__TASK GOAL__
Work out how many lines of the data hold the string "none", and reply with that number alone.

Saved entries

----------

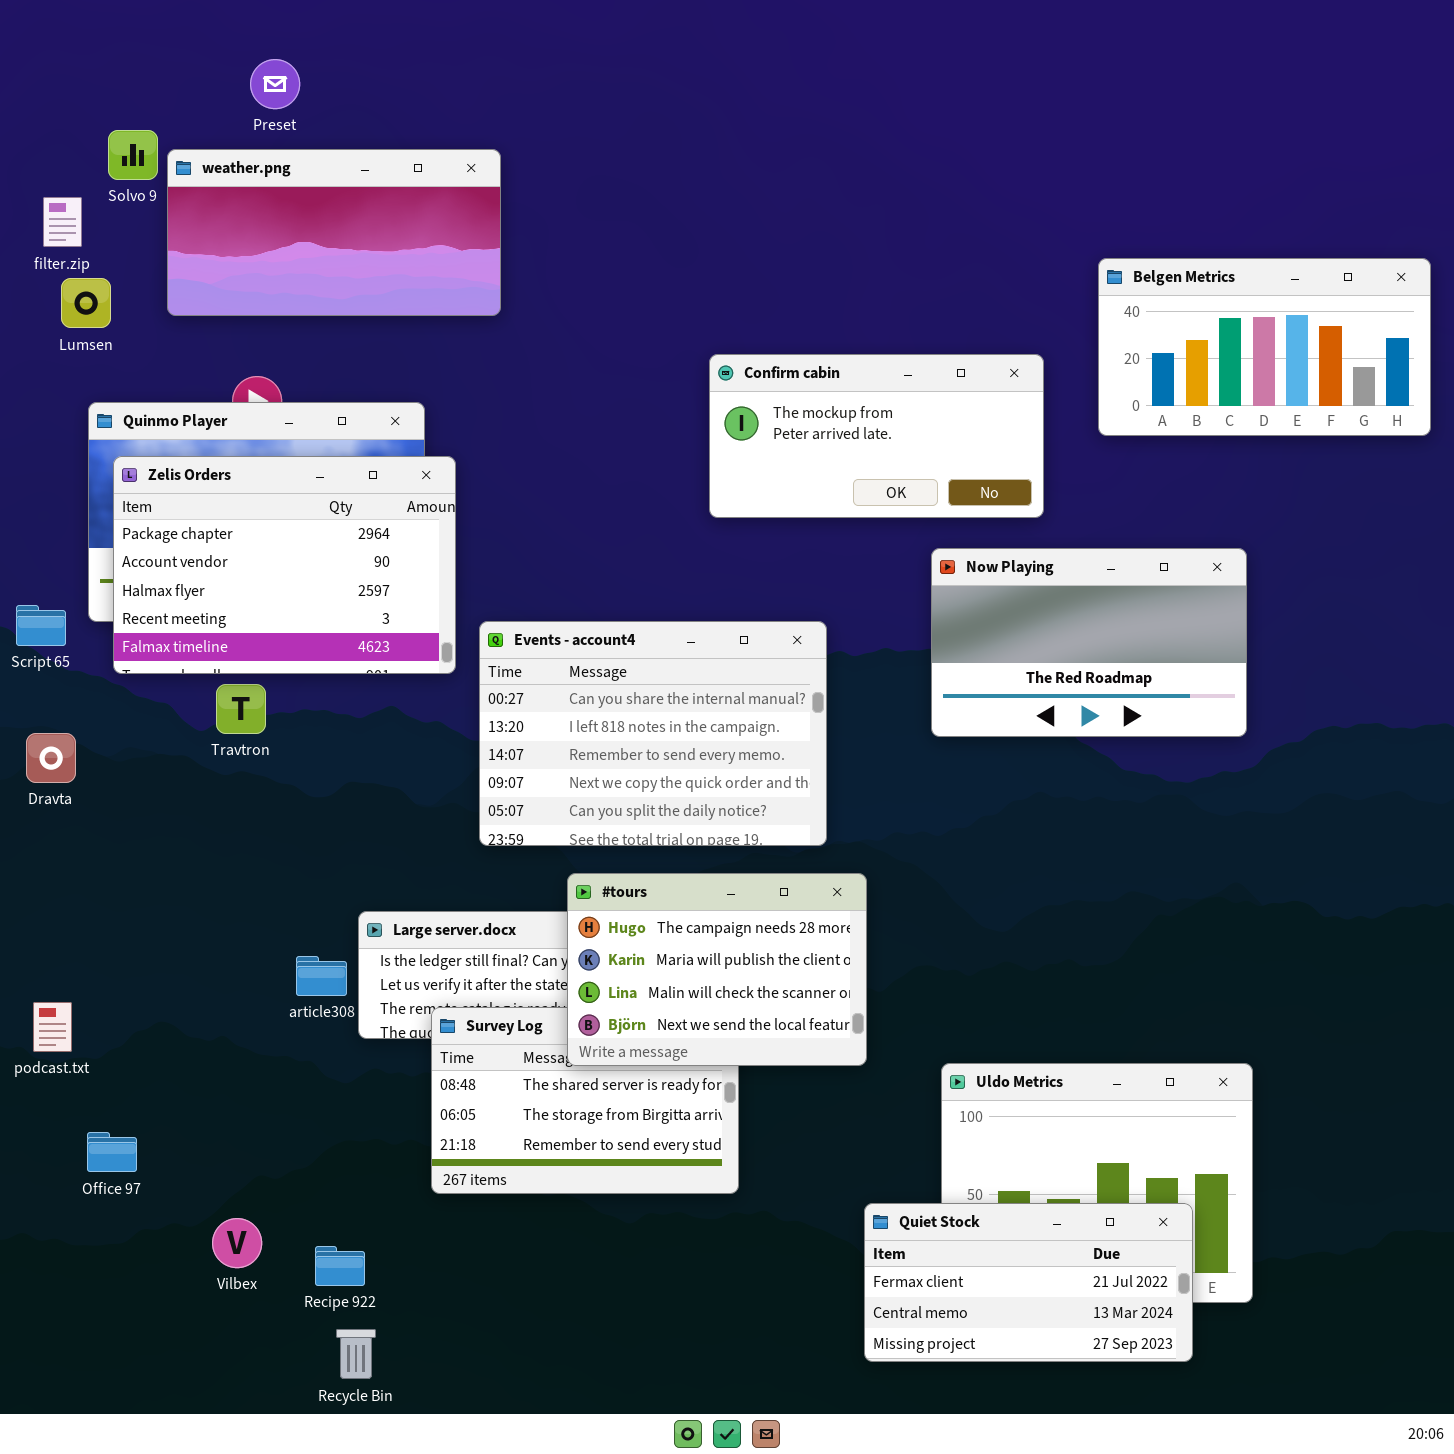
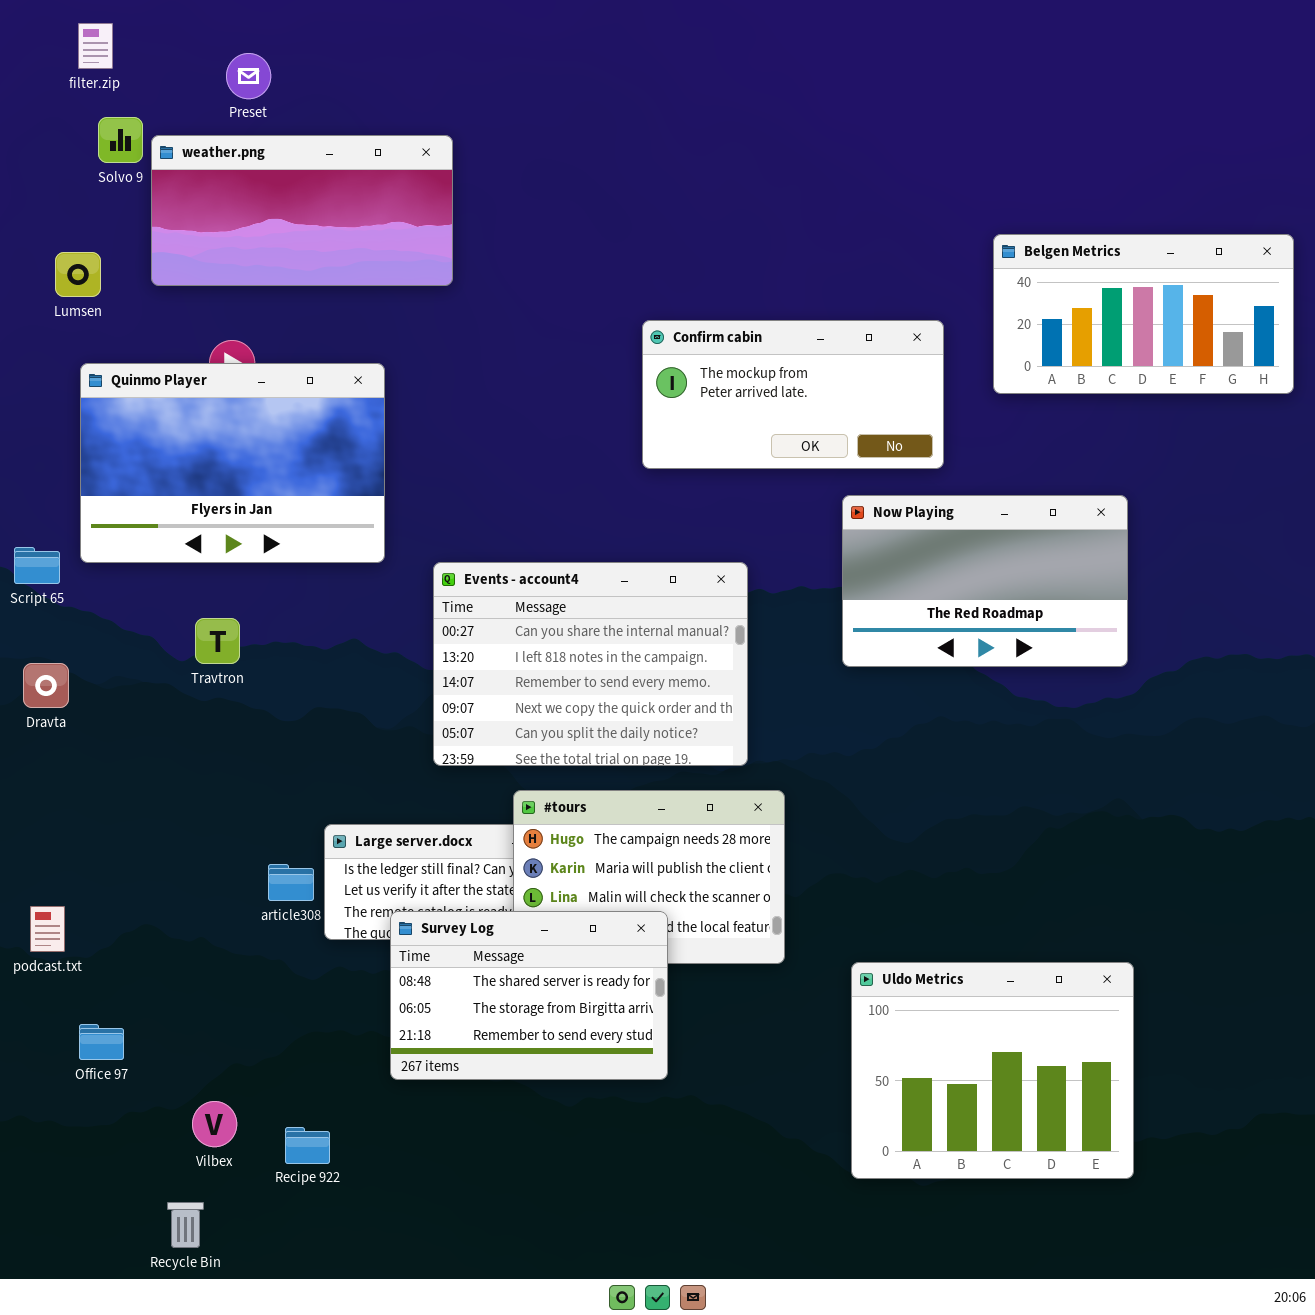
filter.zip: [43,197,82,247] -> [78,23,113,69], moved
Zelis Orders: [113,456,456,674] -> none, closed
Survey Log: [431,1007,739,1194] -> [390,911,668,1080], raised
Quiet Stock: [864,1203,1193,1362] -> none, closed
Recycle Bin: [336,1329,376,1379] -> [167,1202,204,1248], moved

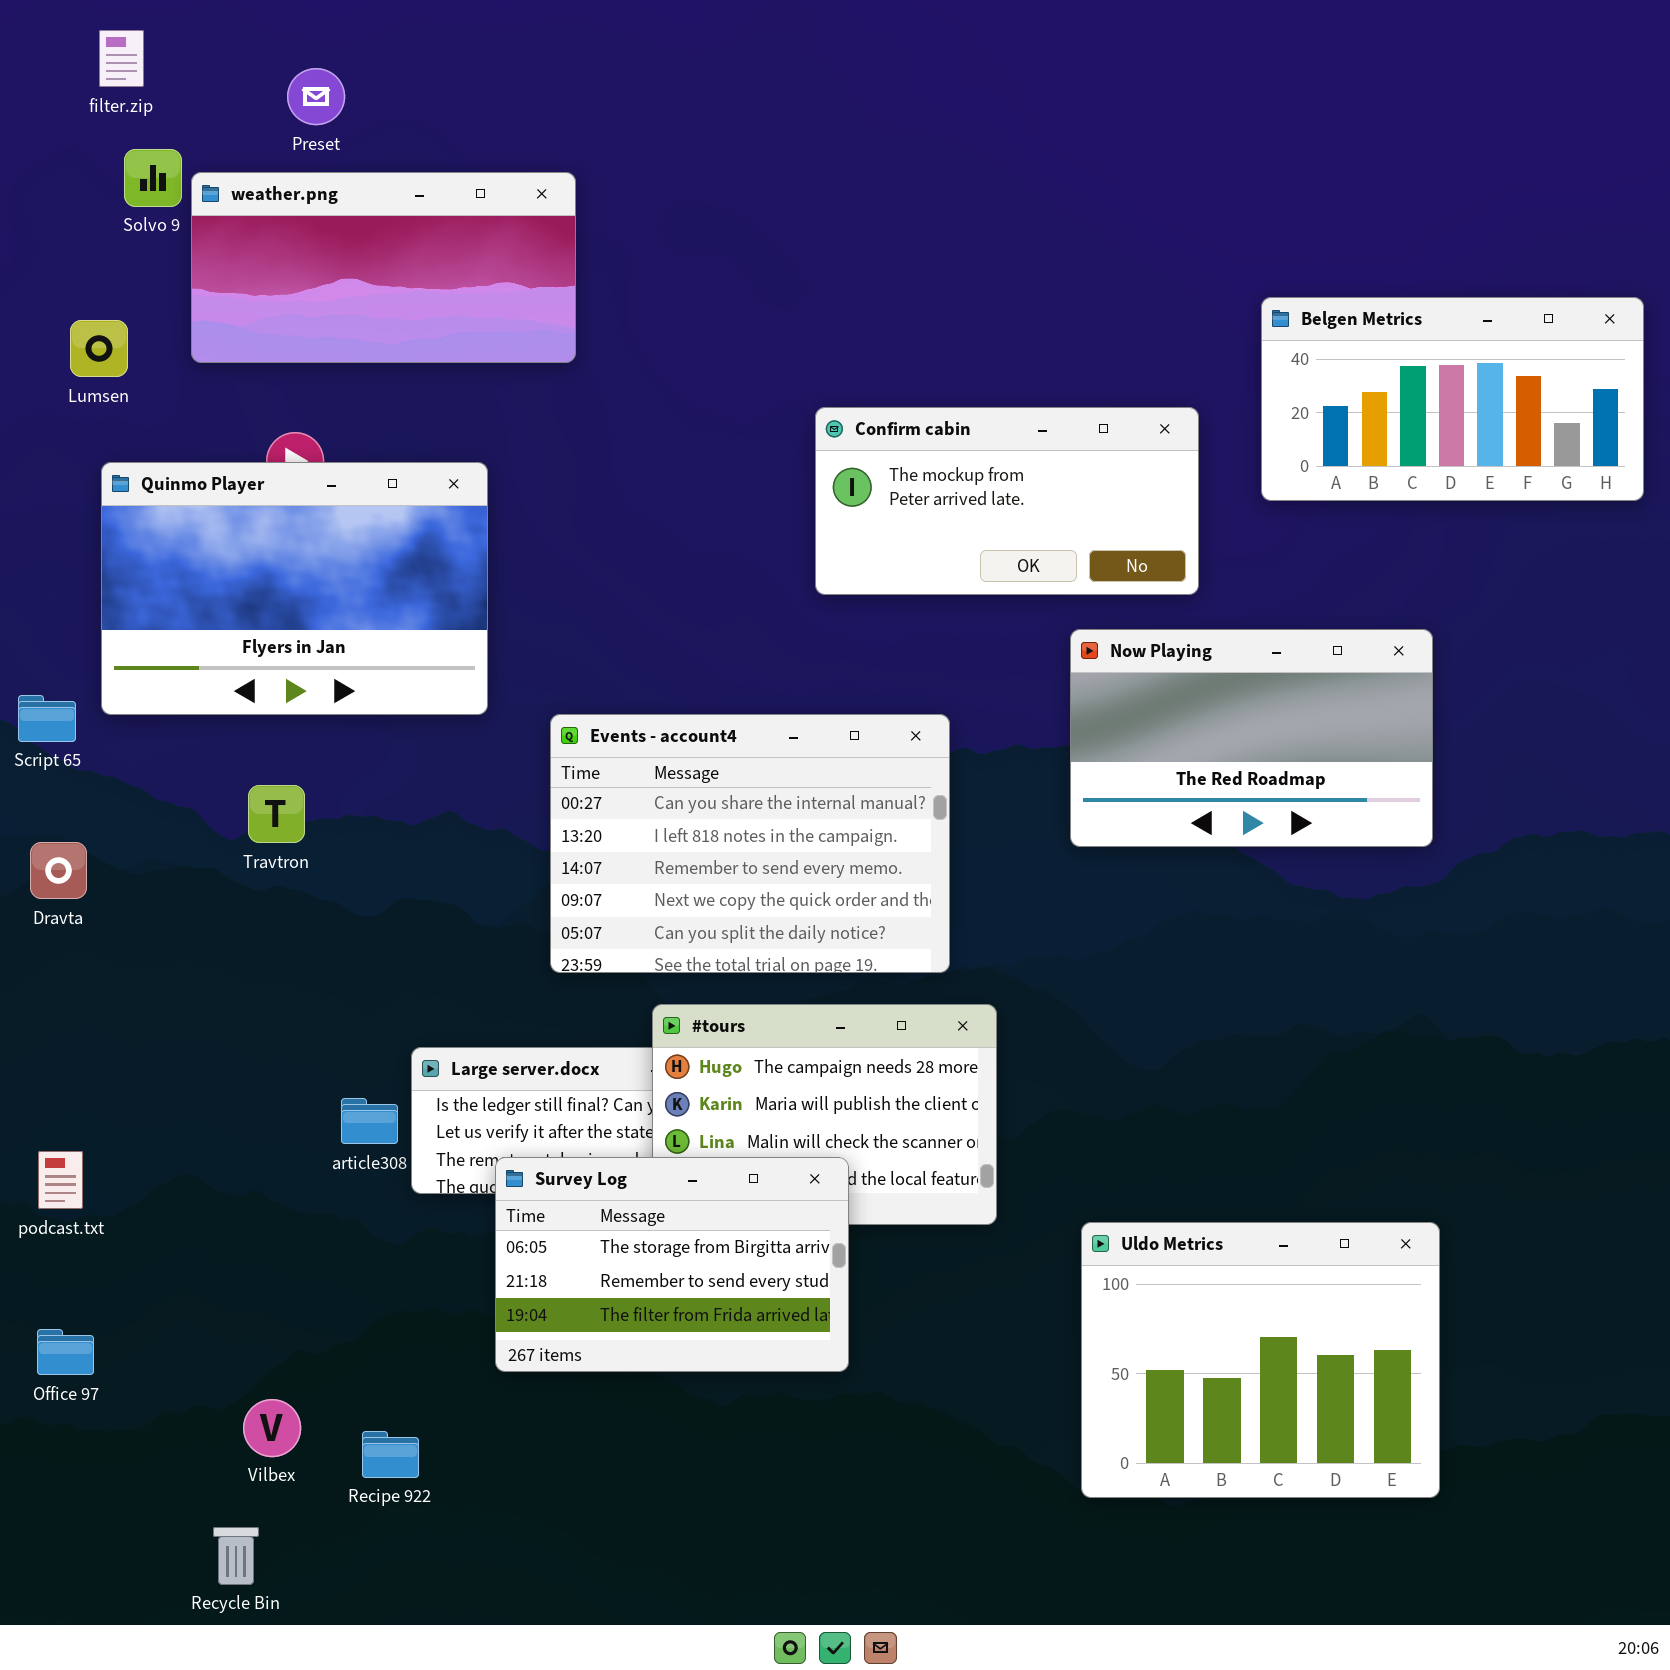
Survey Log: [390,911,668,1080] -> [495,1157,849,1372], scrolled down 1 row
Office 97: [79,1024,124,1060] -> [37,1329,94,1375], moved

----------

__WRITTEN SOLUTION__
2